[Data to examine]
╭──
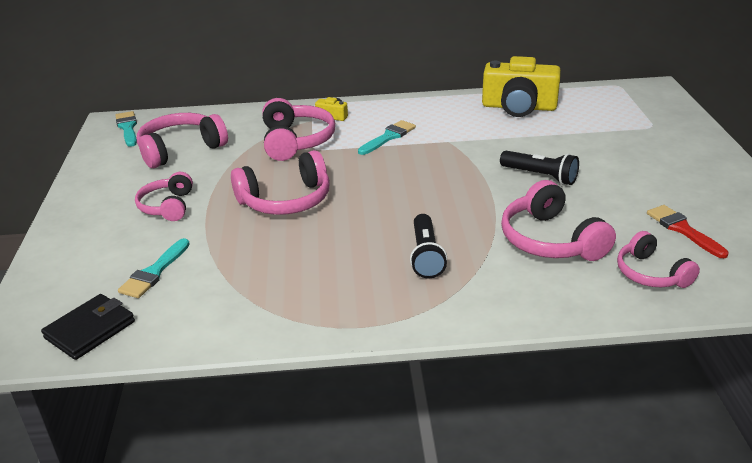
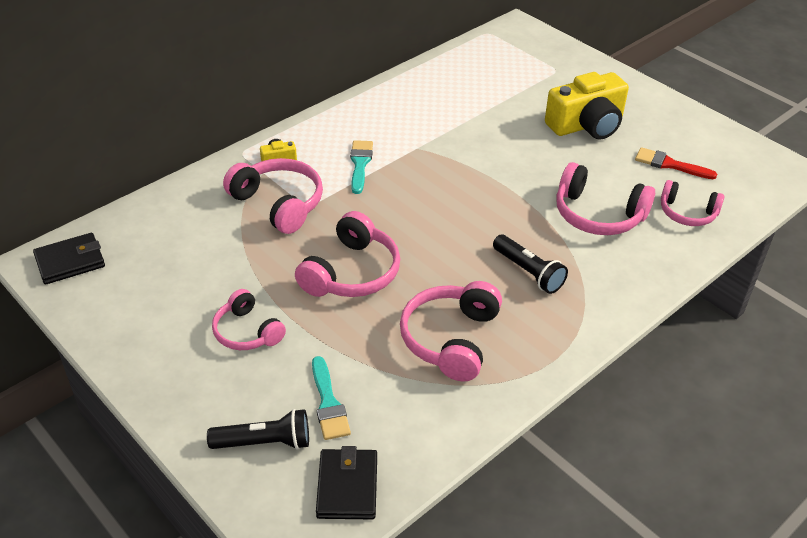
camera: 40 degrees left, 10 degrees up
(128, 128) = (70, 261): turquoise brush -> black wallet
(180, 150) = (171, 263): pink headphones -> pink headphones (451, 339)
(519, 107) = (434, 86): yellow camera -> yellow camera (587, 125)
(540, 176) = (528, 155): black flashlight -> black flashlight (264, 442)

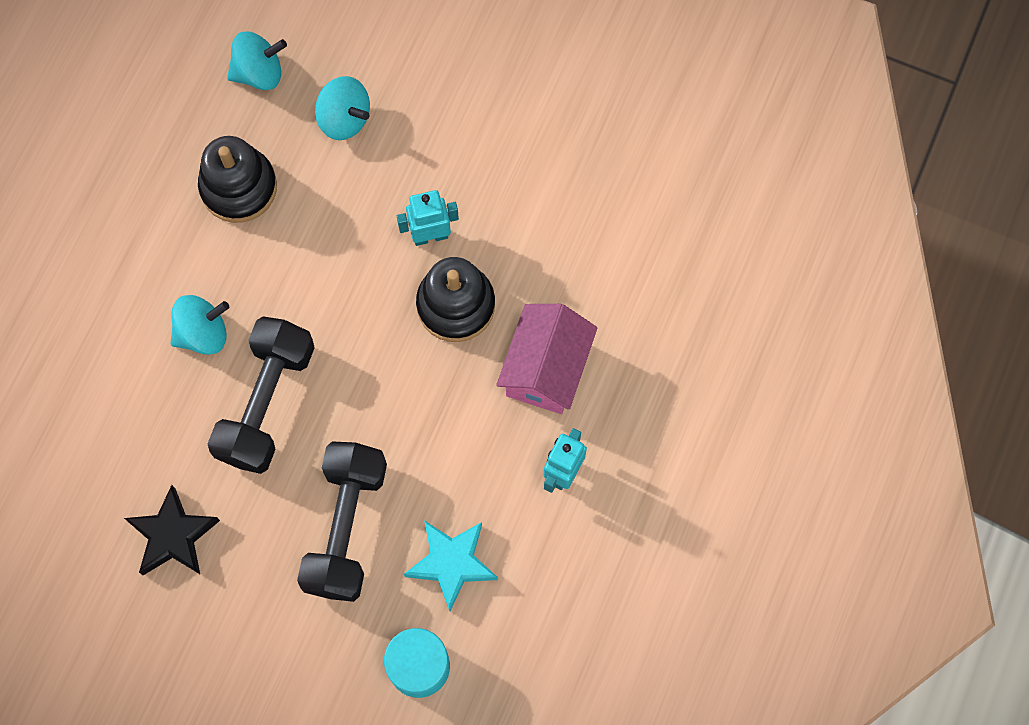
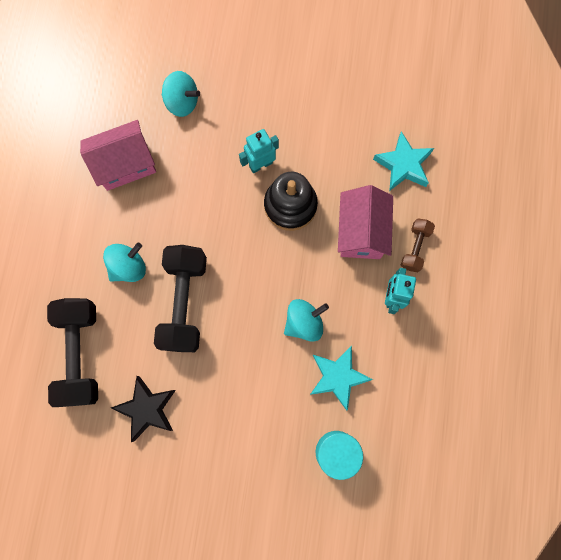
camera: 15 degrees left, 5 degrees up
(239, 187) = (125, 164): black stacking toy -> pink house
(259, 72) = (118, 86): turquoise spinning top -> turquoise spinning top (304, 322)
(346, 527) = (261, 371): black dumbbell -> black dumbbell (80, 354)
(616, 411) = (415, 248): none -> brown dumbbell
(636, 289) = (403, 165): none -> turquoise star

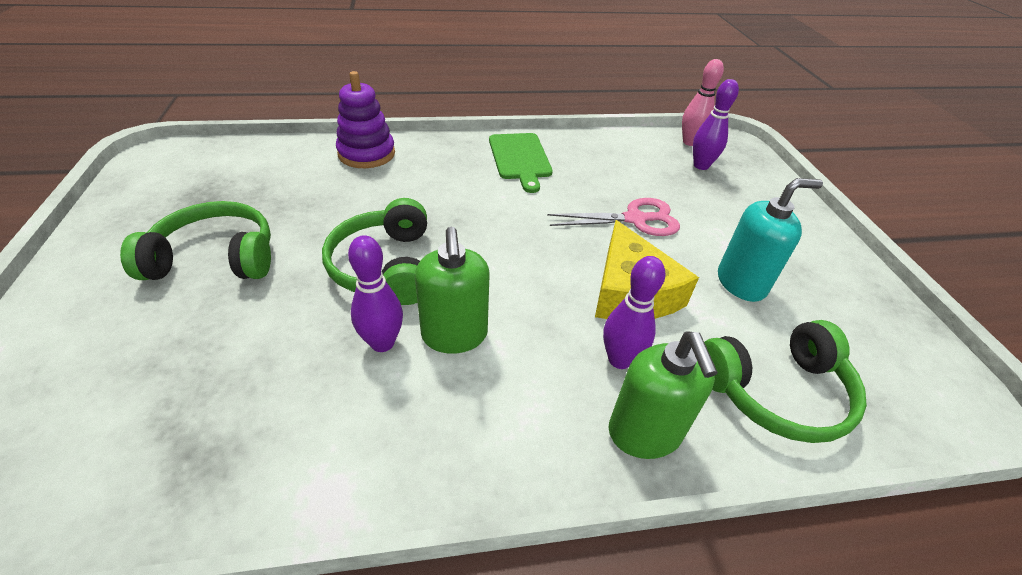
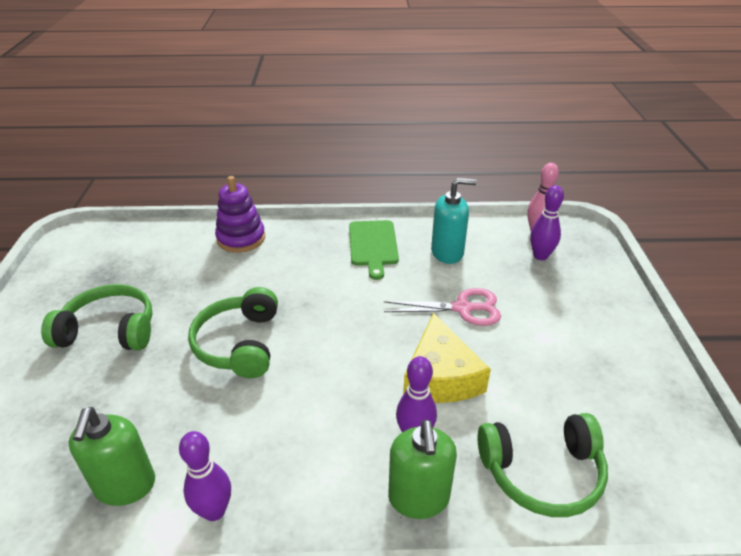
camera: 10 degrees right, 5 degrees down
(382, 343) = (226, 409): purple bowling pin -> purple bowling pin (214, 511)
(454, 335) = (284, 406): green soap dispenser -> green soap dispenser (125, 486)
(741, 283) = (542, 373): turquoise soap dispenser -> turquoise soap dispenser (447, 253)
╰──
[Job] Return exactly the lines in the records above, beginning with the one that holds "(454, 335) = (284, 406): green" and ending with the last.

[Reply]
(454, 335) = (284, 406): green soap dispenser -> green soap dispenser (125, 486)
(741, 283) = (542, 373): turquoise soap dispenser -> turquoise soap dispenser (447, 253)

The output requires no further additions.